**GOAL OF THE EXERCISE**
Lines holding the word "none" must be located in the listing below and copied.

**RECORDS FOR THIS EXERCISE**

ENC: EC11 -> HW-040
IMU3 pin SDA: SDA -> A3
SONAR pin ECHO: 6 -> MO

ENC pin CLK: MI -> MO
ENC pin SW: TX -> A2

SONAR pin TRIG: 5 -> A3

==

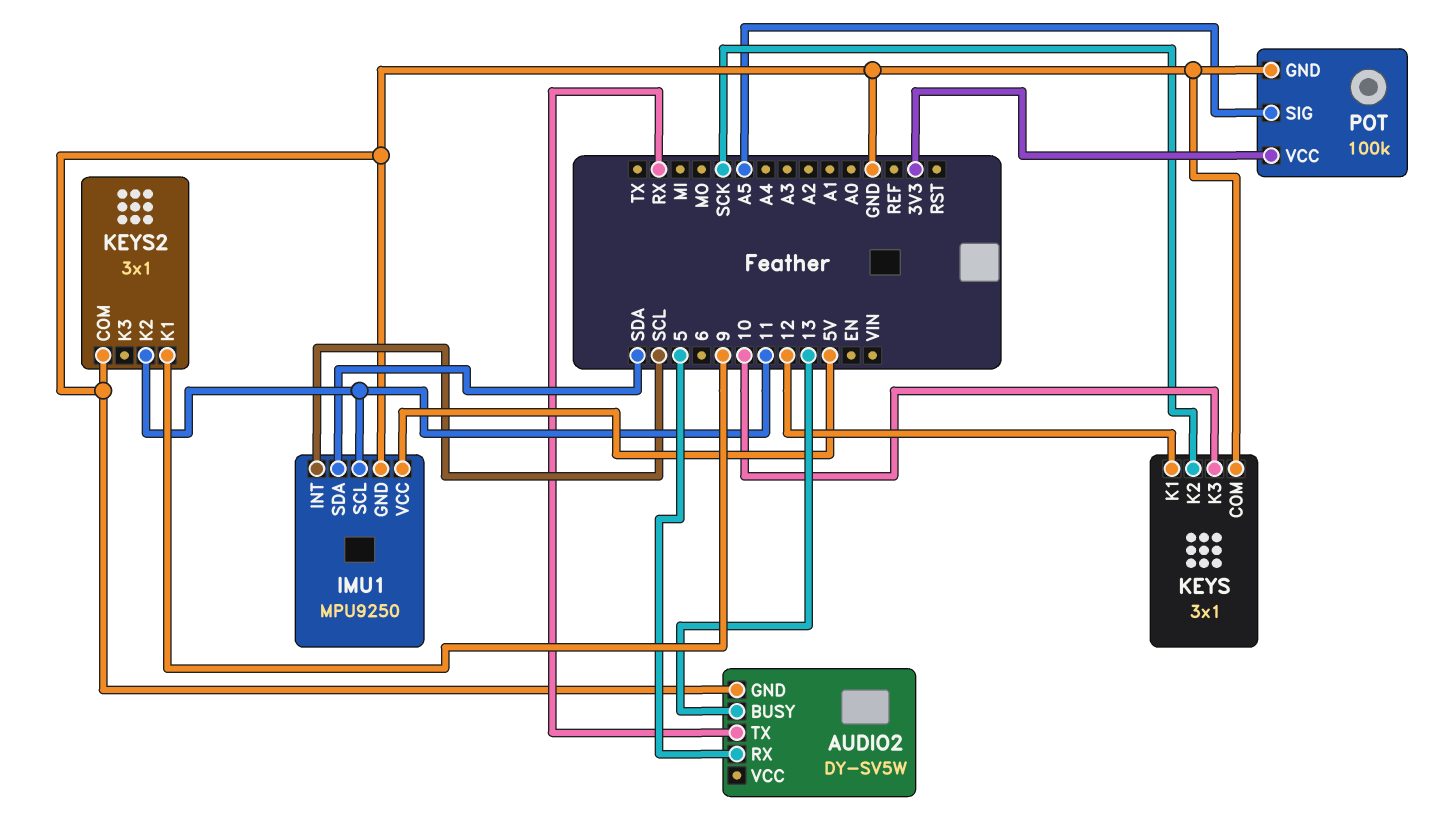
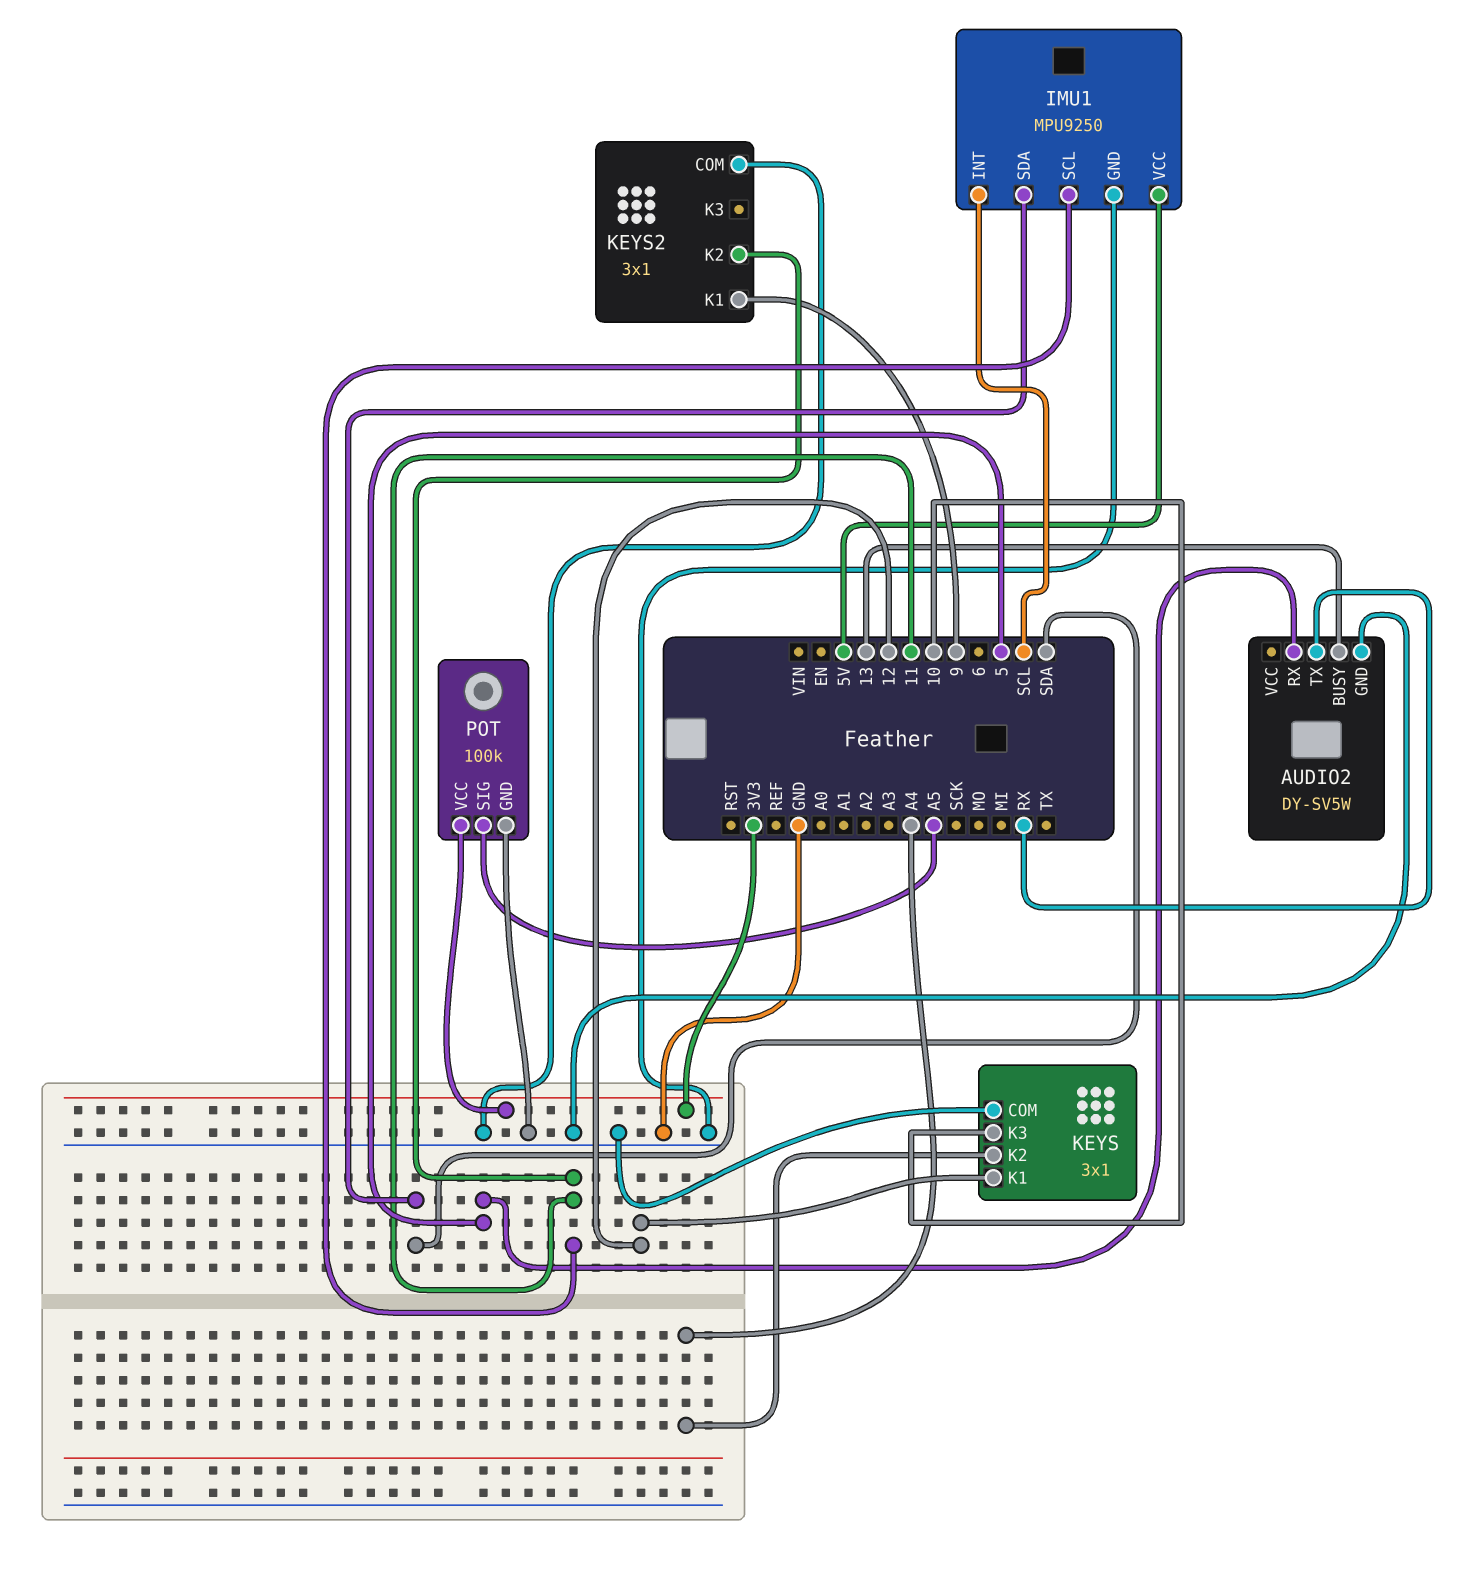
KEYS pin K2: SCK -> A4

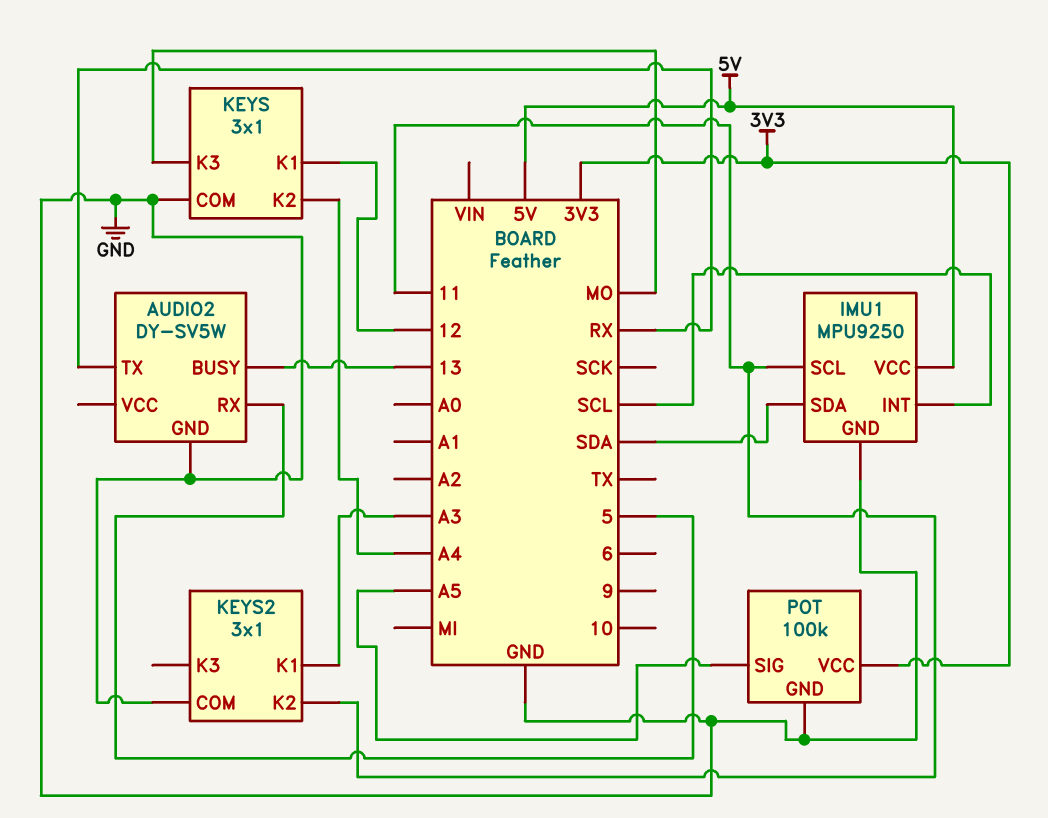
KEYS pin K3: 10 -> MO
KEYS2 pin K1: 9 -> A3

...

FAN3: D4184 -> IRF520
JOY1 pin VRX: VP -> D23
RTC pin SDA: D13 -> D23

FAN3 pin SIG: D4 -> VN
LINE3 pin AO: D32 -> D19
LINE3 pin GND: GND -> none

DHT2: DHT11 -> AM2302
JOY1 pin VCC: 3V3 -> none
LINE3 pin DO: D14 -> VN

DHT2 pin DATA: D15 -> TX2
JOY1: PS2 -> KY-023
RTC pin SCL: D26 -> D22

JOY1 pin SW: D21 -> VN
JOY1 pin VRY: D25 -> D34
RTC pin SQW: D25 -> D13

**YOUR RESPONSE**
LINE3 pin GND: GND -> none
JOY1 pin VCC: 3V3 -> none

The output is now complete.